_Task requirements_
Reproduce the lines of the material from the first one through the line that contains "Andorra: 10:01 -> 7:01", inclusive.

_Source data_
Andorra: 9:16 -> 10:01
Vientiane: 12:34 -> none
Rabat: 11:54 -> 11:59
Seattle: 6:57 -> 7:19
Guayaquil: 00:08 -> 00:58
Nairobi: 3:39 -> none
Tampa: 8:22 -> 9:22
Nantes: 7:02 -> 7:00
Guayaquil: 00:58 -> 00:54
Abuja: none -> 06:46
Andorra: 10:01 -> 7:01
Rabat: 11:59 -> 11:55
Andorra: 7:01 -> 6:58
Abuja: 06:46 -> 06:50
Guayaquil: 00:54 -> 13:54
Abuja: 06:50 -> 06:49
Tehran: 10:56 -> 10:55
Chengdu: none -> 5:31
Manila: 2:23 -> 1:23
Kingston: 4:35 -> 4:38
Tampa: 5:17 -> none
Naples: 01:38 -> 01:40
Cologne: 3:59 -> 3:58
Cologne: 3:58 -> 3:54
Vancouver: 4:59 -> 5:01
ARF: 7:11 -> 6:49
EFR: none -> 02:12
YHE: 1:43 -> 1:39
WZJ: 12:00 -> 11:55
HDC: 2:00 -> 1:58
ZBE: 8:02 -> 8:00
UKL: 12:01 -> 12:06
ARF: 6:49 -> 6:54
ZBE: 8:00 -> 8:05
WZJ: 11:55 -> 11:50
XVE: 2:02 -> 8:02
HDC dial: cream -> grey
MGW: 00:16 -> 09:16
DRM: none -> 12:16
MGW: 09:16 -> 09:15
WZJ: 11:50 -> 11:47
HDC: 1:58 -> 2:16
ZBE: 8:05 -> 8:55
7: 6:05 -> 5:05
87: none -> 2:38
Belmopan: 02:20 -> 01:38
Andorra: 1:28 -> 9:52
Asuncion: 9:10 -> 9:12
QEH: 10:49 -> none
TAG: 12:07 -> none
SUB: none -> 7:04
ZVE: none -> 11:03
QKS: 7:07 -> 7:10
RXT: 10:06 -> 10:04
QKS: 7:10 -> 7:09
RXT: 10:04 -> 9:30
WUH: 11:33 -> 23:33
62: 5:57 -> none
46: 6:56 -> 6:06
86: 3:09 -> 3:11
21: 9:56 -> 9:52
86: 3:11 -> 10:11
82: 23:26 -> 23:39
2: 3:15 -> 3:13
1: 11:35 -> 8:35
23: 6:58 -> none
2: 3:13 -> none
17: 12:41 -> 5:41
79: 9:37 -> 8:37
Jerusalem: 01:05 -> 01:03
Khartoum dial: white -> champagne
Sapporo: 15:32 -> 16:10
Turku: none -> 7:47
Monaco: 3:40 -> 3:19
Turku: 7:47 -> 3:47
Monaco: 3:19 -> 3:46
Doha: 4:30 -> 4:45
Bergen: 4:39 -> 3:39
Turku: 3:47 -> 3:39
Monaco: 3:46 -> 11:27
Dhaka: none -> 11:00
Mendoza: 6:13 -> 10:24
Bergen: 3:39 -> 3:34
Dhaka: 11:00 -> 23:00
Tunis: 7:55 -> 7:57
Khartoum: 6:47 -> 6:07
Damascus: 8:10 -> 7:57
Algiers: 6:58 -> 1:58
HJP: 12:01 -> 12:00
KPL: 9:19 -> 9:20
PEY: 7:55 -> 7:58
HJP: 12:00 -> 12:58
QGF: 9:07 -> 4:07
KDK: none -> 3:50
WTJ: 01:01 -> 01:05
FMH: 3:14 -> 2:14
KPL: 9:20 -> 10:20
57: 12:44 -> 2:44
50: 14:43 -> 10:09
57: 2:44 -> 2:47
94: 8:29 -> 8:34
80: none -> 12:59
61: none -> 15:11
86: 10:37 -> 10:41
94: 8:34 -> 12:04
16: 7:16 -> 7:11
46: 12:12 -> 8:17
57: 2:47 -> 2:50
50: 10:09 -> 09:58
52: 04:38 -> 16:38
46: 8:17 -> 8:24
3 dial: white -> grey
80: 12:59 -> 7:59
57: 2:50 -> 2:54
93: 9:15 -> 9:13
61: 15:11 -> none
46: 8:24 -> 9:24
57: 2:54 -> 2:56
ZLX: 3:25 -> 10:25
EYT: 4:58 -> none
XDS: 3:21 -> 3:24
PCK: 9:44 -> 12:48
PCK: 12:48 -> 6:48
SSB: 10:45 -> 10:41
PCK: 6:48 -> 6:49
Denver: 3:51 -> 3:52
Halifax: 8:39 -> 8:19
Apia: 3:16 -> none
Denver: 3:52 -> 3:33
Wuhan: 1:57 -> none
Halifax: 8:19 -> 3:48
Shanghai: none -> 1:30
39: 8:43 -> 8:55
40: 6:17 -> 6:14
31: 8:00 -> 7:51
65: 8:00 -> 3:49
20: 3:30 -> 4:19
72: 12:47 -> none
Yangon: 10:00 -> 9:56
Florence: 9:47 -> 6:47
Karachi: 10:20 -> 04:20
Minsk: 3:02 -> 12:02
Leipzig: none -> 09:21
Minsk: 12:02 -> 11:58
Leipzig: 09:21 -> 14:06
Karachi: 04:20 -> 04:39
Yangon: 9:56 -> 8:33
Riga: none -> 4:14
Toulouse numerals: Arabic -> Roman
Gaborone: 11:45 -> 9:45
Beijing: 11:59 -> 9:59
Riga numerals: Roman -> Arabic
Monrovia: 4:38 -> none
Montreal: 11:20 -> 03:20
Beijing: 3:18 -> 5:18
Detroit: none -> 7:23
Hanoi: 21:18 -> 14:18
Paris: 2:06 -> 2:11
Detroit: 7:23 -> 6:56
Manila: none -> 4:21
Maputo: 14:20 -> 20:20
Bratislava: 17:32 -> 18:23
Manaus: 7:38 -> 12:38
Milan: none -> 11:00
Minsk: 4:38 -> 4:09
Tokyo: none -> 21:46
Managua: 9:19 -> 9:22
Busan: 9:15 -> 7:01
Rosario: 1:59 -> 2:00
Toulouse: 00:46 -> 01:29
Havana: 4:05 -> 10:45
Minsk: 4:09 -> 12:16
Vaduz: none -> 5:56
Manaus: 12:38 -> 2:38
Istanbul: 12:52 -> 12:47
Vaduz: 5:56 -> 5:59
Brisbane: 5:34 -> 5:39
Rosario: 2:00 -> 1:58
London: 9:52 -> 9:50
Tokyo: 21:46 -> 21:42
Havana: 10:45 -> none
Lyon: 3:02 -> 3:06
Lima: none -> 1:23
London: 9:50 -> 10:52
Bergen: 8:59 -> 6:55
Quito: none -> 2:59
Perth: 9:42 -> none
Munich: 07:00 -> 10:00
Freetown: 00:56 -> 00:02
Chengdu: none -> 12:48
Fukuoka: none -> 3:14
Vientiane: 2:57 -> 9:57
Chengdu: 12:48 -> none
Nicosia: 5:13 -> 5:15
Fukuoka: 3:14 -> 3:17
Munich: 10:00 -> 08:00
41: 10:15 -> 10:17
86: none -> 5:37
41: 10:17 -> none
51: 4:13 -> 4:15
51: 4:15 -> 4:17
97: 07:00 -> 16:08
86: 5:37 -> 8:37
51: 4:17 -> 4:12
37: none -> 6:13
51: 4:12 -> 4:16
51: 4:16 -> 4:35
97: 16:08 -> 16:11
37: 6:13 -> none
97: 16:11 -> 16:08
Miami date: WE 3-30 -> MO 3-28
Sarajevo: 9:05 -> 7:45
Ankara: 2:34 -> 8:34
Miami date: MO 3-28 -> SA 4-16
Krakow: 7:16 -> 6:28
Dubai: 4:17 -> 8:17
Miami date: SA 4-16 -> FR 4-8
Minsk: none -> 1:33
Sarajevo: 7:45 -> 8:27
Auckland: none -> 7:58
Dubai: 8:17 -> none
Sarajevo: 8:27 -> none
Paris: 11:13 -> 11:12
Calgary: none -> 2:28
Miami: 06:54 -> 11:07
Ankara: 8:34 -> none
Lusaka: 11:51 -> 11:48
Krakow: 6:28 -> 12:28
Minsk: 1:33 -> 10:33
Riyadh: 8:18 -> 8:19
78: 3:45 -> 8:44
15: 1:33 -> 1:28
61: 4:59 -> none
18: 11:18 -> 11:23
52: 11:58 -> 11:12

_Reply to the exercise_
Andorra: 9:16 -> 10:01
Vientiane: 12:34 -> none
Rabat: 11:54 -> 11:59
Seattle: 6:57 -> 7:19
Guayaquil: 00:08 -> 00:58
Nairobi: 3:39 -> none
Tampa: 8:22 -> 9:22
Nantes: 7:02 -> 7:00
Guayaquil: 00:58 -> 00:54
Abuja: none -> 06:46
Andorra: 10:01 -> 7:01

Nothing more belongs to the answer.